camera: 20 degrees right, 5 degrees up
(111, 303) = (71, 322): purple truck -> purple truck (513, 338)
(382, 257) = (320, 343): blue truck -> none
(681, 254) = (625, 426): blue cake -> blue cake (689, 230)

□ □ □ □

> WHAT TO DO:
Would you print each line of the material exactly?

> TASK RESPONSE:
camera: 20 degrees right, 5 degrees up
(111, 303) = (71, 322): purple truck -> purple truck (513, 338)
(382, 257) = (320, 343): blue truck -> none
(681, 254) = (625, 426): blue cake -> blue cake (689, 230)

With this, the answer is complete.